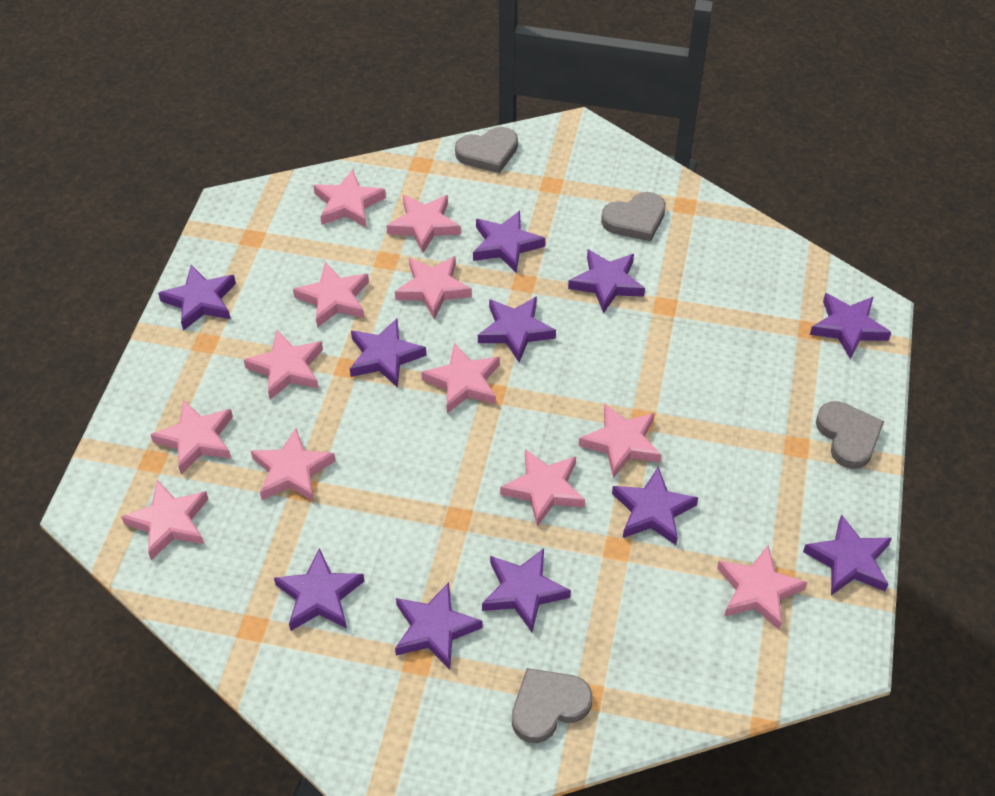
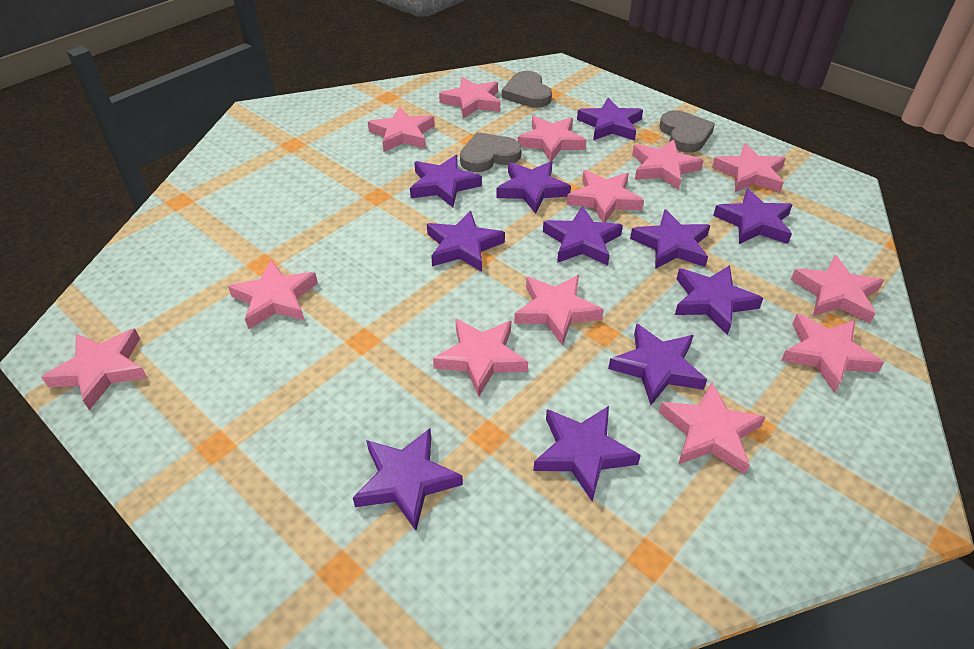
grey heart: 4 -> 3
pink star: 12 -> 13

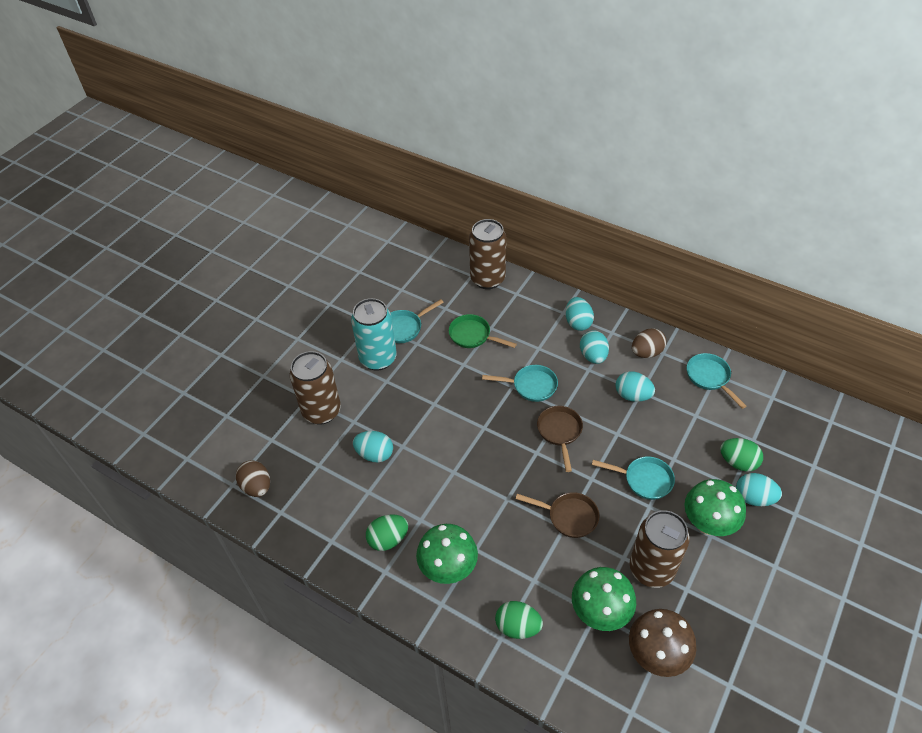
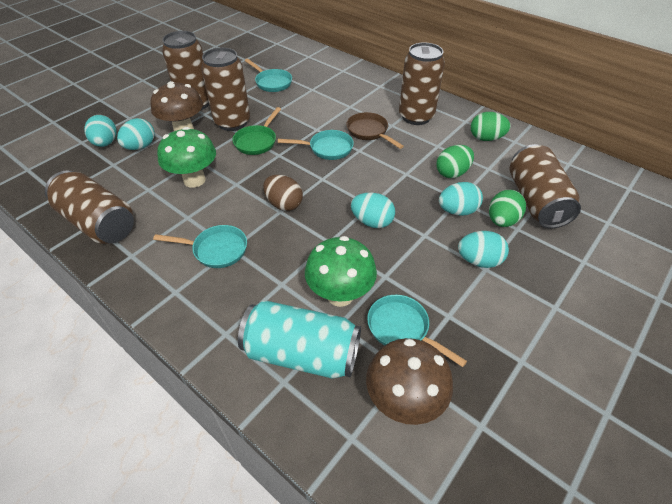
brown can: 3 -> 5
brown egg: 2 -> 1
brown mushroom: 1 -> 2
brown pan: 2 -> 1
green mushroom: 3 -> 2

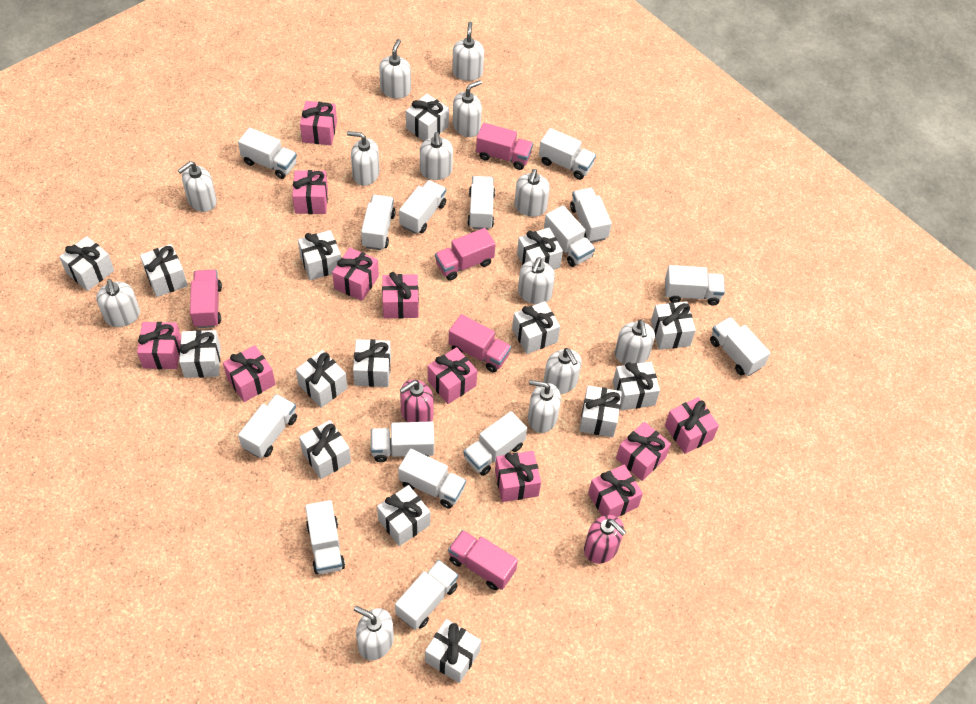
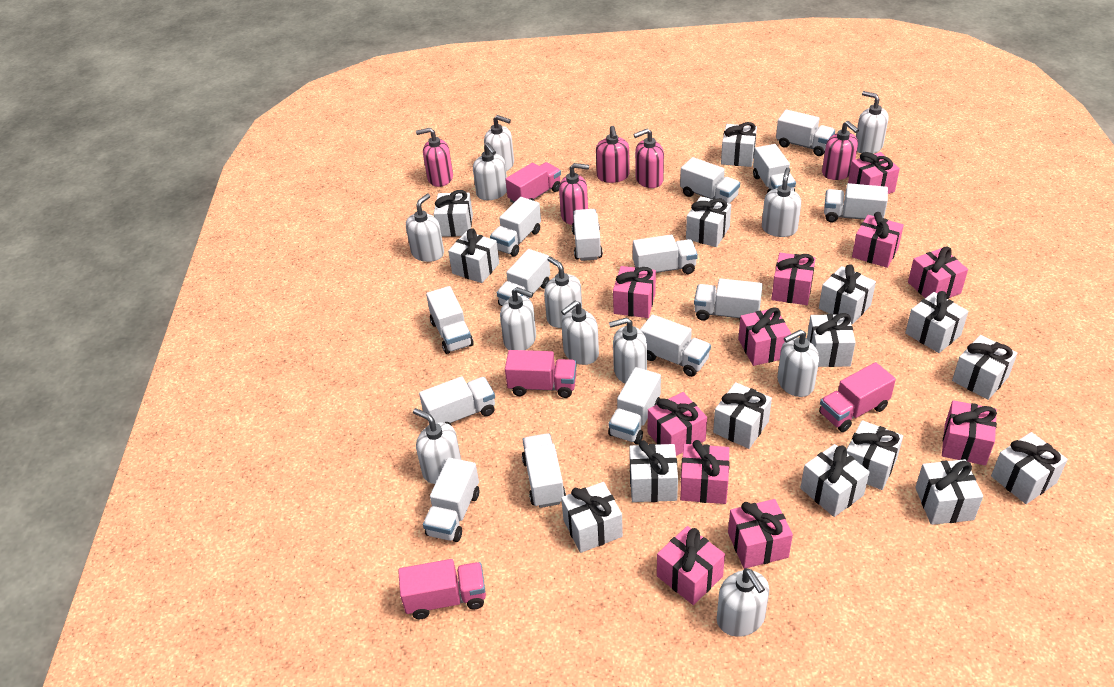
pink soap dispenser: 2 -> 5
pink truck: 5 -> 4
white soap dispenser: 13 -> 12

--- EXERCISE BRIEF ---
The answer is the complete set of records, copied exactly, with pictures omitted.

--- RESULT OF THIS EXERCISE ---
grey heart: 4 -> 3
pink star: 12 -> 13

brown can: 3 -> 5
brown egg: 2 -> 1
brown mushroom: 1 -> 2
brown pan: 2 -> 1
green mushroom: 3 -> 2

pink soap dispenser: 2 -> 5
pink truck: 5 -> 4
white soap dispenser: 13 -> 12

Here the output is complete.